_Data_:
= = = =

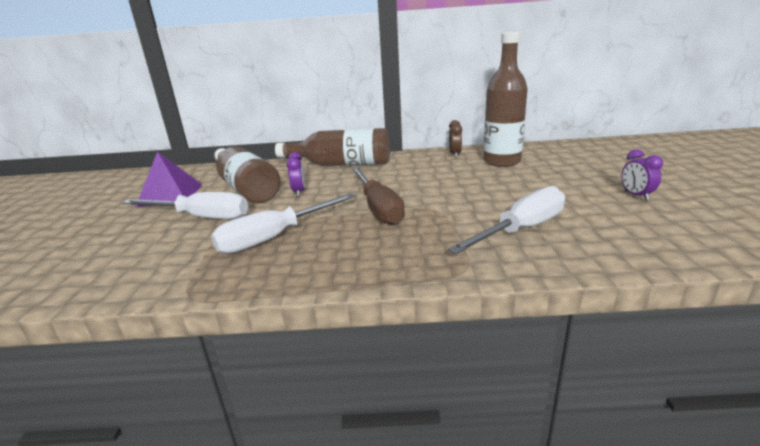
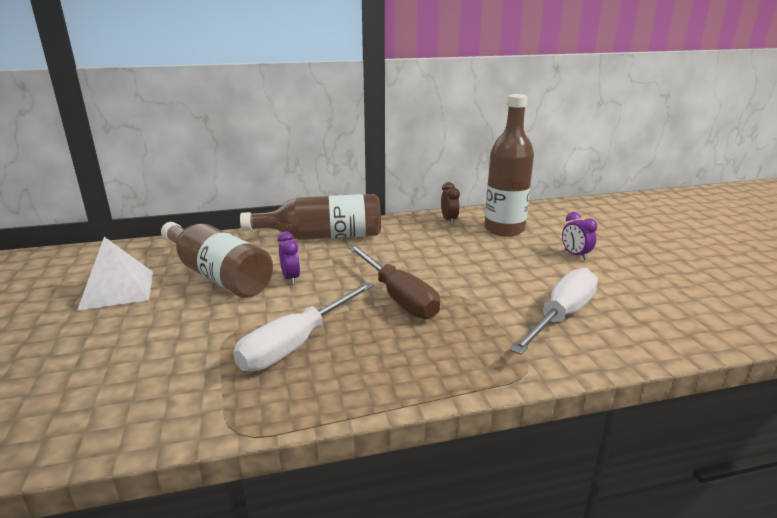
camera: 15 degrees left, 0 degrees up
(170, 195) = (117, 289): purple pyramid -> white pyramid
(201, 217) = (183, 322): white screwdriver -> none
(636, 195) = (651, 269): purple clock -> purple clock (575, 255)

= = = =

_Work to complete_: Word for word, print the material above, but without its pictures.

_Exercise solution_:
camera: 15 degrees left, 0 degrees up
(170, 195) = (117, 289): purple pyramid -> white pyramid
(201, 217) = (183, 322): white screwdriver -> none
(636, 195) = (651, 269): purple clock -> purple clock (575, 255)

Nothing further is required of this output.